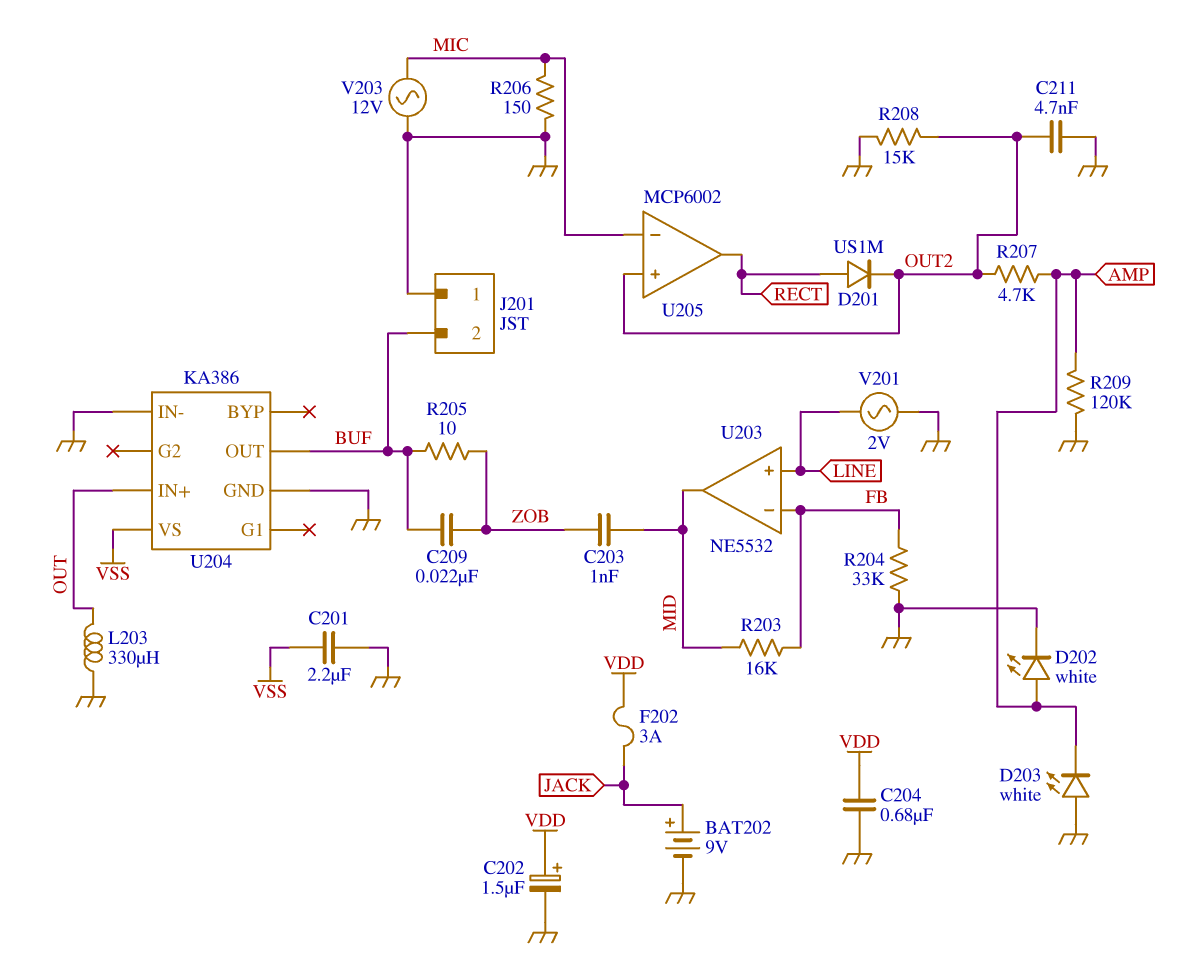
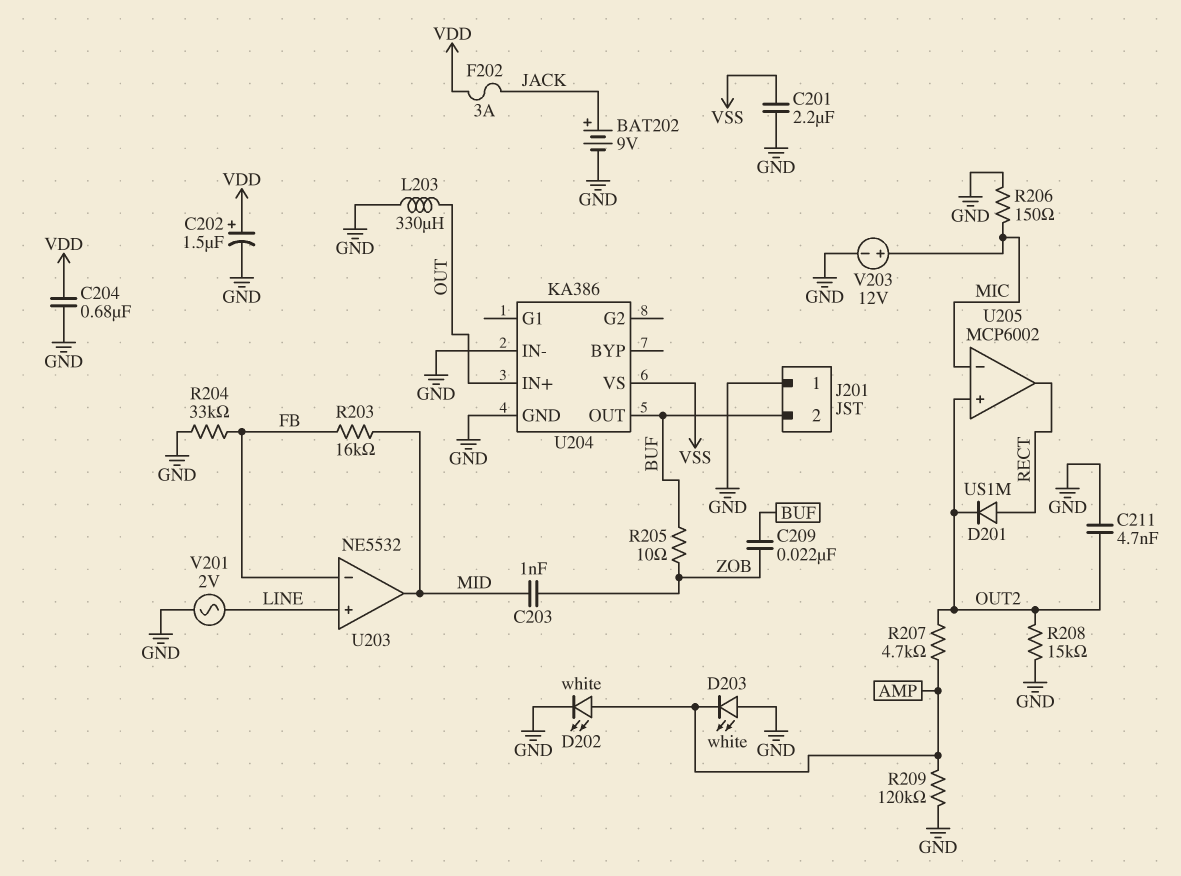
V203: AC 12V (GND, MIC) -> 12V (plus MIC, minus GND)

...

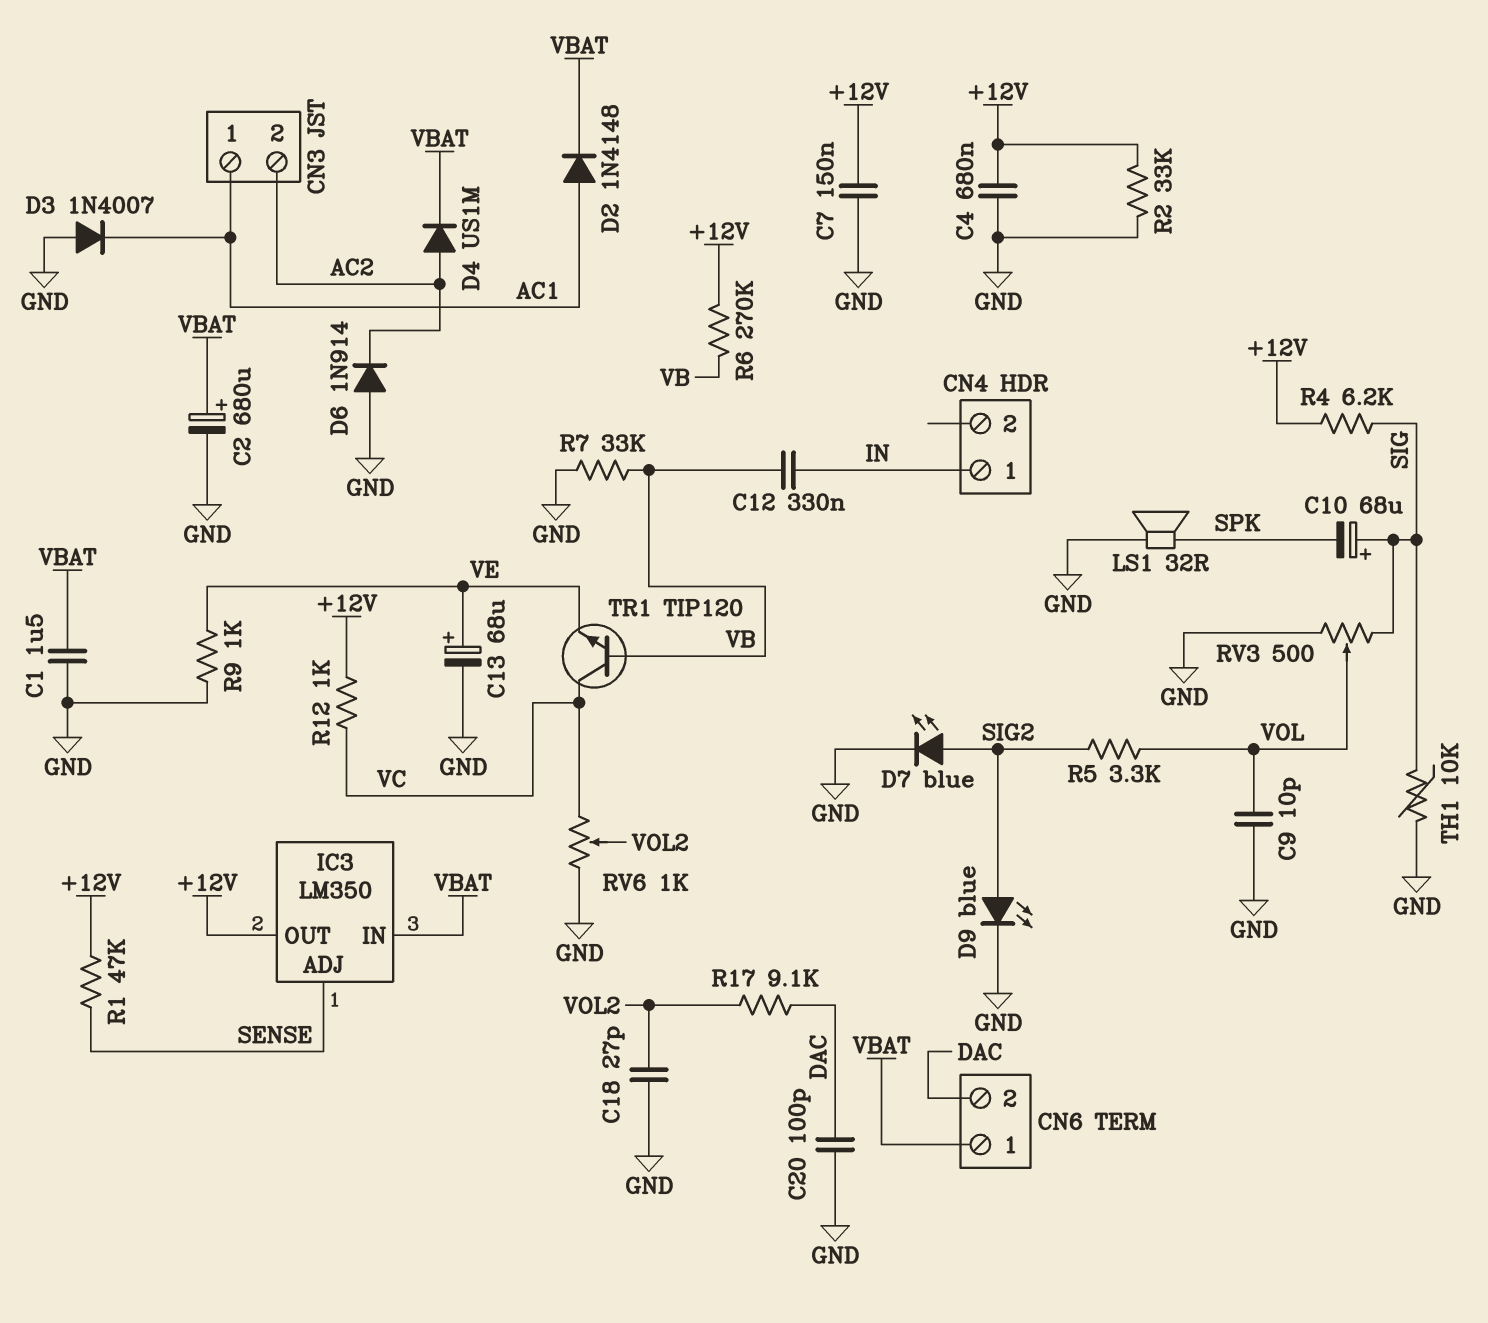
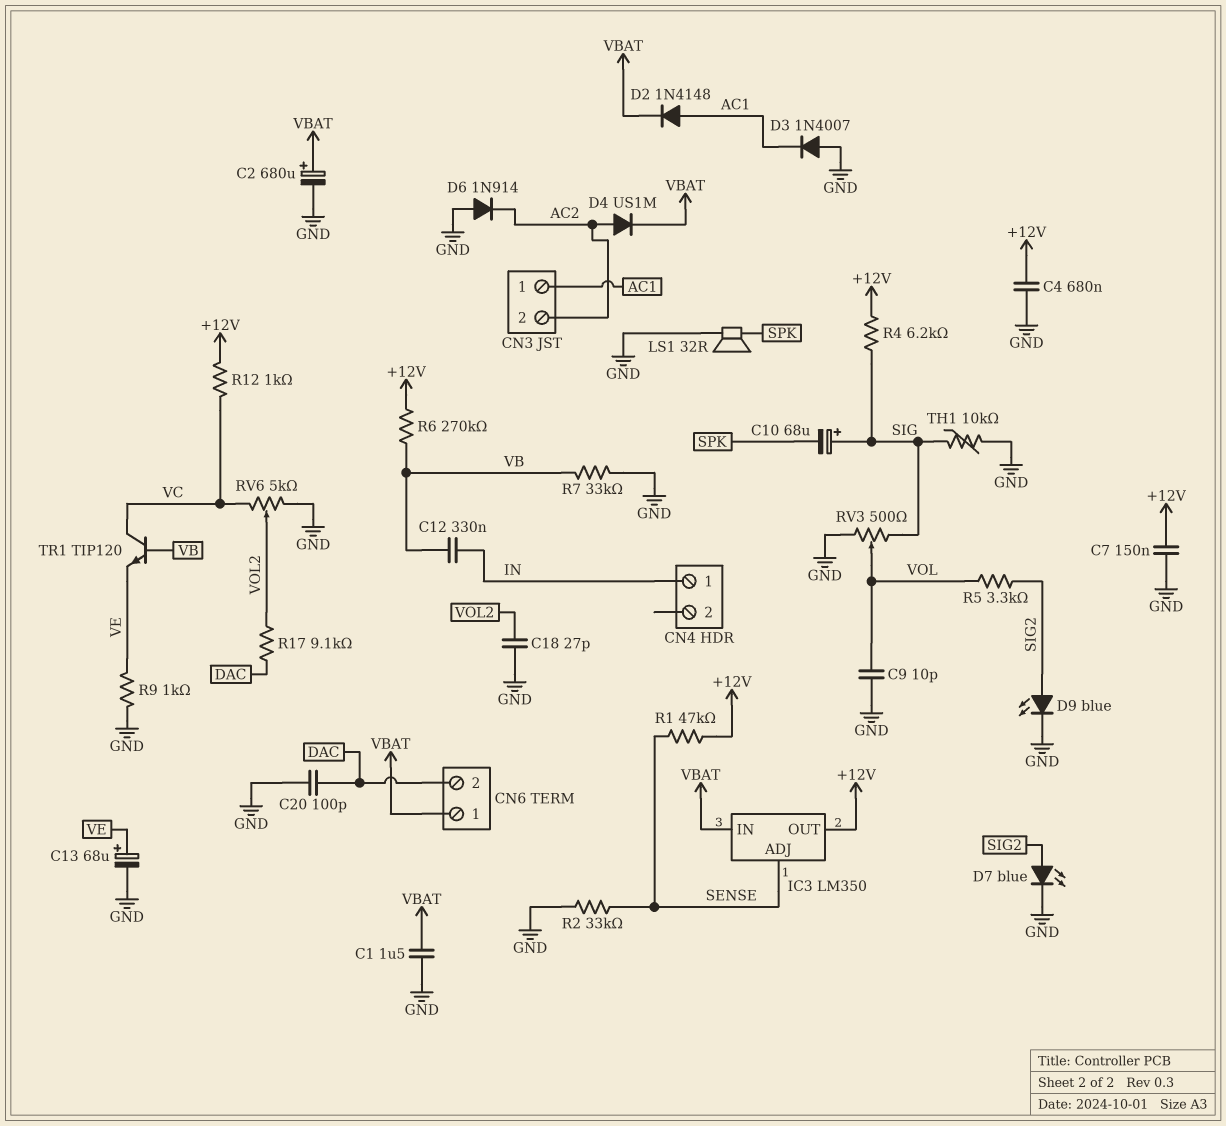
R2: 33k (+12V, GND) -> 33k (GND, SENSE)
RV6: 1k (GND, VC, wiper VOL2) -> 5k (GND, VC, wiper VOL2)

--

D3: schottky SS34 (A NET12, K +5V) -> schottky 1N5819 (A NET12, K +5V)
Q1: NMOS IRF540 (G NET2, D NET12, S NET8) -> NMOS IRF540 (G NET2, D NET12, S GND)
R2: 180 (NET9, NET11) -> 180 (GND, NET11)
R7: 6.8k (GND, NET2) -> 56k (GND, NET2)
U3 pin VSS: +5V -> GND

WHAT THIS TASK INVOLVES:
The lines above from the one containing "Q1: NMOS IRF540" through the one containing "U3 pin VSS: +5V -> GND" are to be set down exactly, and no others.

TASK OUTPUT:
Q1: NMOS IRF540 (G NET2, D NET12, S NET8) -> NMOS IRF540 (G NET2, D NET12, S GND)
R2: 180 (NET9, NET11) -> 180 (GND, NET11)
R7: 6.8k (GND, NET2) -> 56k (GND, NET2)
U3 pin VSS: +5V -> GND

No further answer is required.